## Description of the task
Look through the records below for the line with "move | OrangeColouredOverEarHeadphones". Return that line and each one after it up to and including the line with "91) | x1.73 |", exactly.

═════ Exercise materials

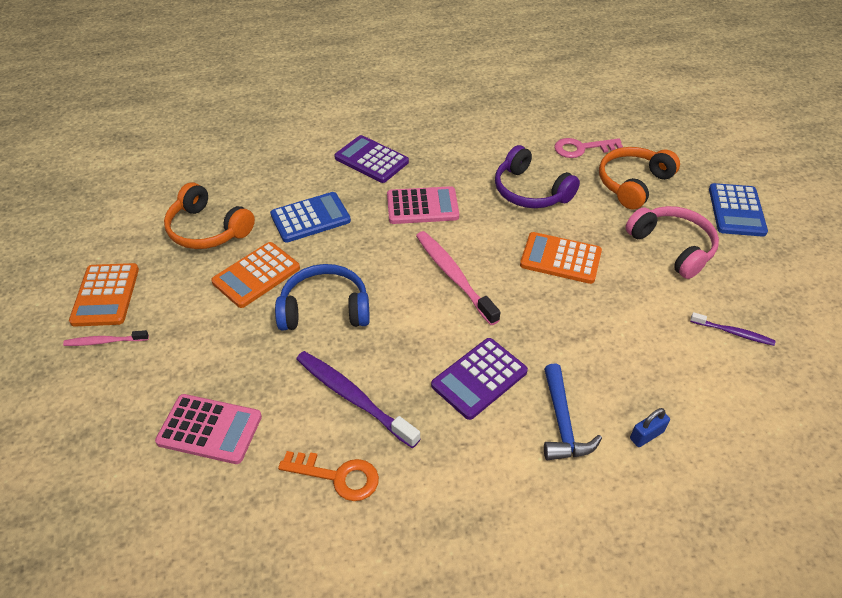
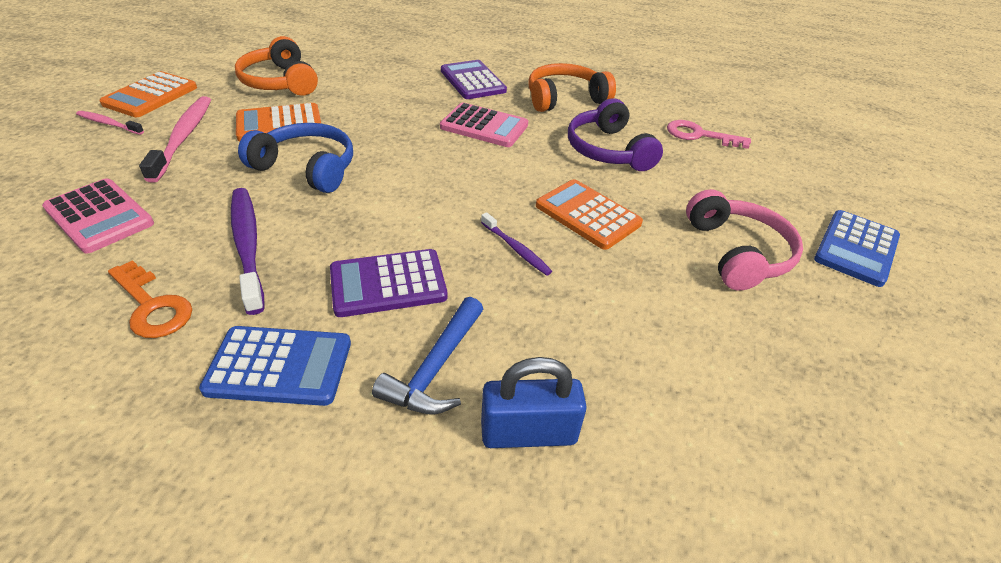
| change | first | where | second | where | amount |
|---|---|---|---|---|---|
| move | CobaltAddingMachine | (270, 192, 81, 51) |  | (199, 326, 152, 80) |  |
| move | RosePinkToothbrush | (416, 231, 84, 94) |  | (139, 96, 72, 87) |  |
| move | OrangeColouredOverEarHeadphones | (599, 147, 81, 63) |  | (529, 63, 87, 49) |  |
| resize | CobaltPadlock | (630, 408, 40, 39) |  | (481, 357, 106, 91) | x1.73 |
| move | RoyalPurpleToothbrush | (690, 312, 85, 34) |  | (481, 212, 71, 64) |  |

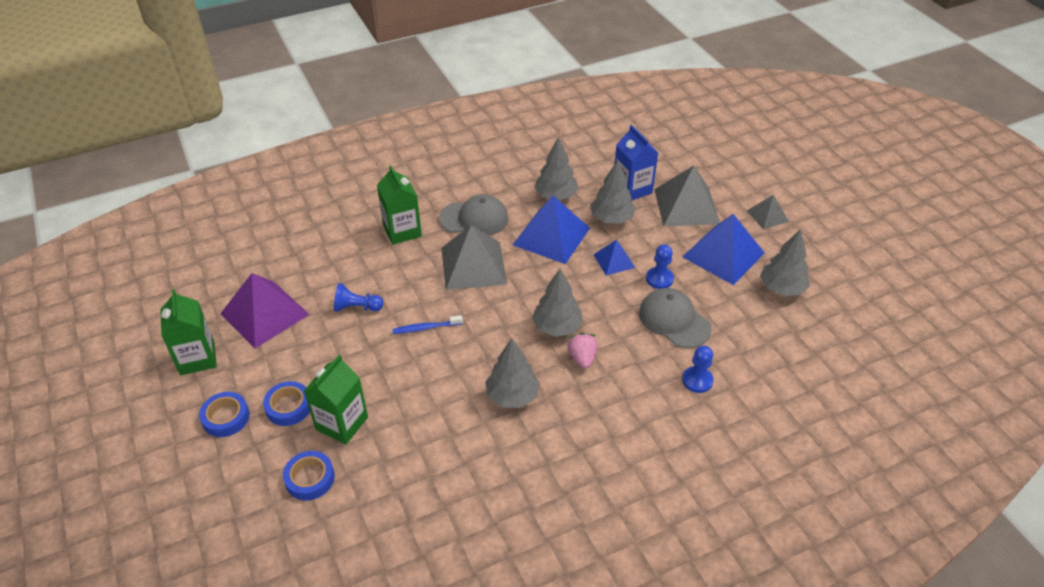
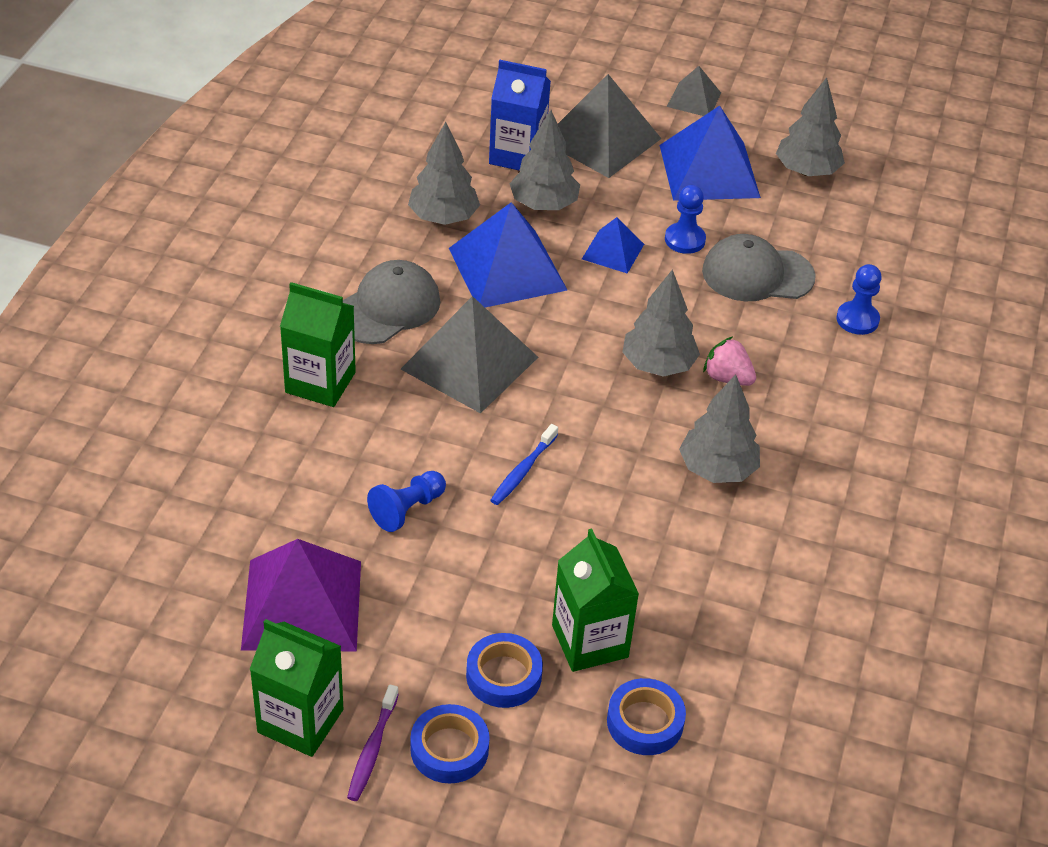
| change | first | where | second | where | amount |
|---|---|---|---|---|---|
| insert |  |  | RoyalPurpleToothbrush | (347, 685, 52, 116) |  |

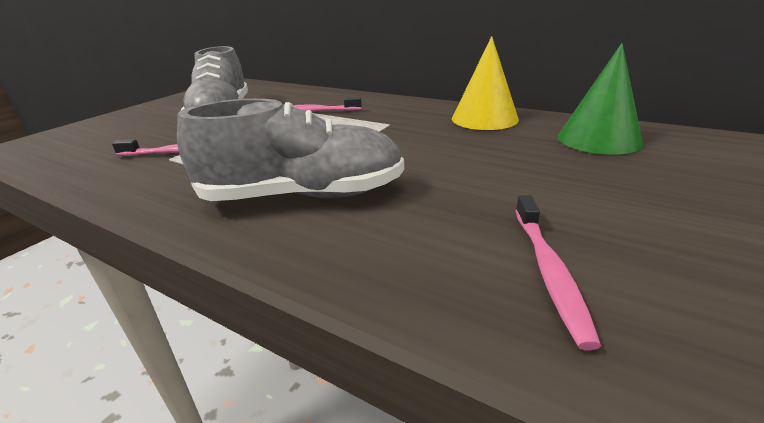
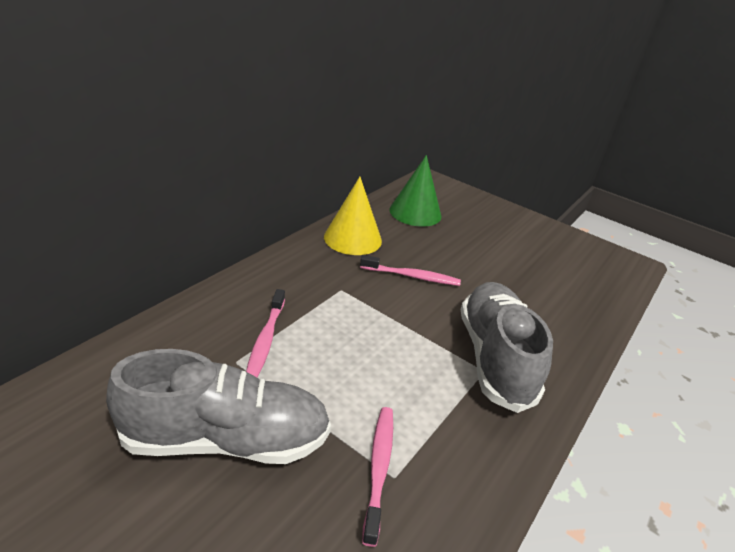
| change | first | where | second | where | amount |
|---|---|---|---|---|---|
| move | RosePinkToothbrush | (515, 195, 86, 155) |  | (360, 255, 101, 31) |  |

══════════
═════ Exercise materials

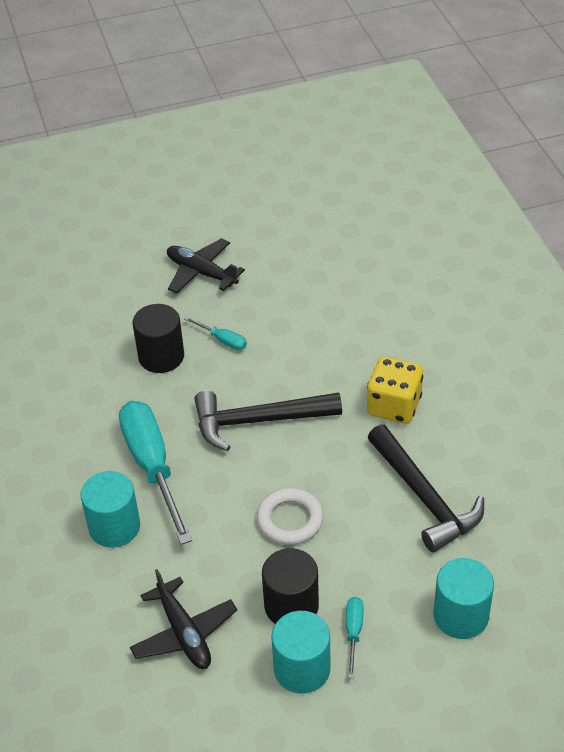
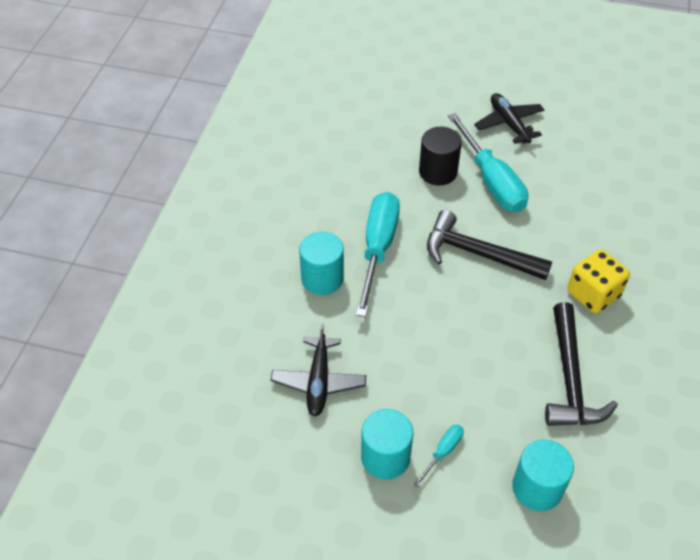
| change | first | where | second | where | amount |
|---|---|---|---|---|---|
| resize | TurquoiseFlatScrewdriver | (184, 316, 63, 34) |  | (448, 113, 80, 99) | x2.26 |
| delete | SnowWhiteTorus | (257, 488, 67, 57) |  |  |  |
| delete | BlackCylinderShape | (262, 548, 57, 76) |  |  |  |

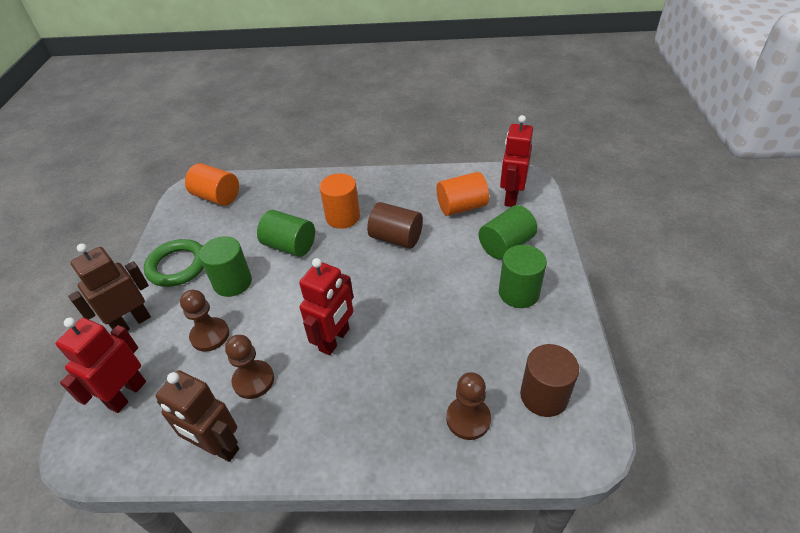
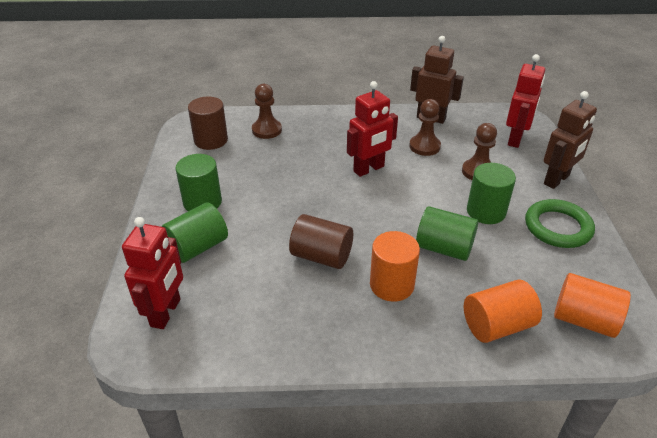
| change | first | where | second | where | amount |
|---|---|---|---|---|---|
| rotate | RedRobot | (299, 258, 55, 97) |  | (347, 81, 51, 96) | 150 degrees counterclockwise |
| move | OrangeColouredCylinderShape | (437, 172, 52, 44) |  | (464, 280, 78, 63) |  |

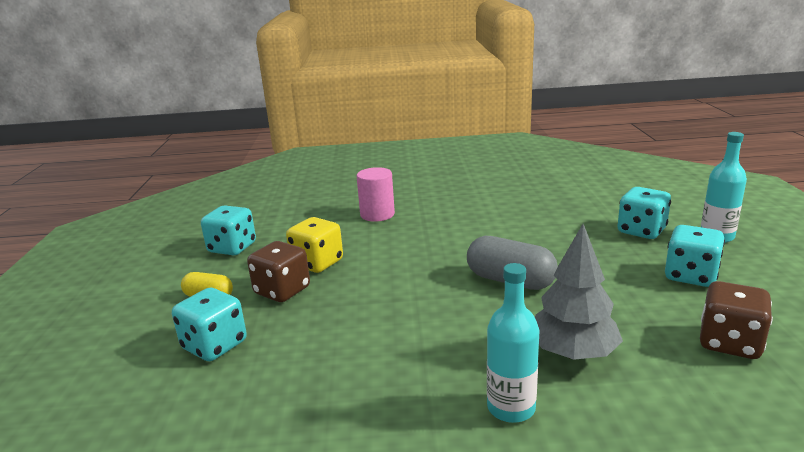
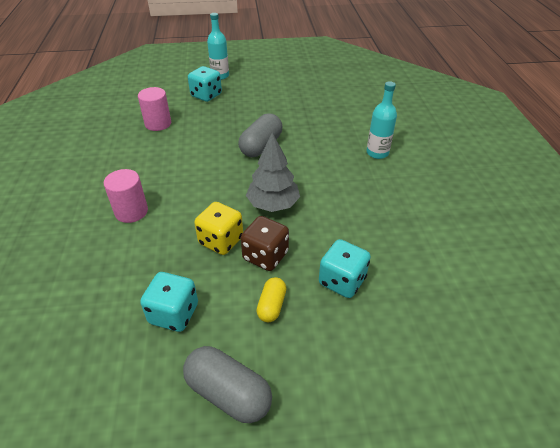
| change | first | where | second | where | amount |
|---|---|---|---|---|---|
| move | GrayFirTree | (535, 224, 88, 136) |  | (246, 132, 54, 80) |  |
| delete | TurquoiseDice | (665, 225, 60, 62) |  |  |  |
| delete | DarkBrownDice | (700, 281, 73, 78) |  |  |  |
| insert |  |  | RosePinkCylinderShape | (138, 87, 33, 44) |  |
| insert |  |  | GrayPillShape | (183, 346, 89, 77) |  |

══════════

## Solution to the exercise
| move | OrangeColouredOverEarHeadphones | (599, 147, 81, 63) |  | (529, 63, 87, 49) |  |
| resize | CobaltPadlock | (630, 408, 40, 39) |  | (481, 357, 106, 91) | x1.73 |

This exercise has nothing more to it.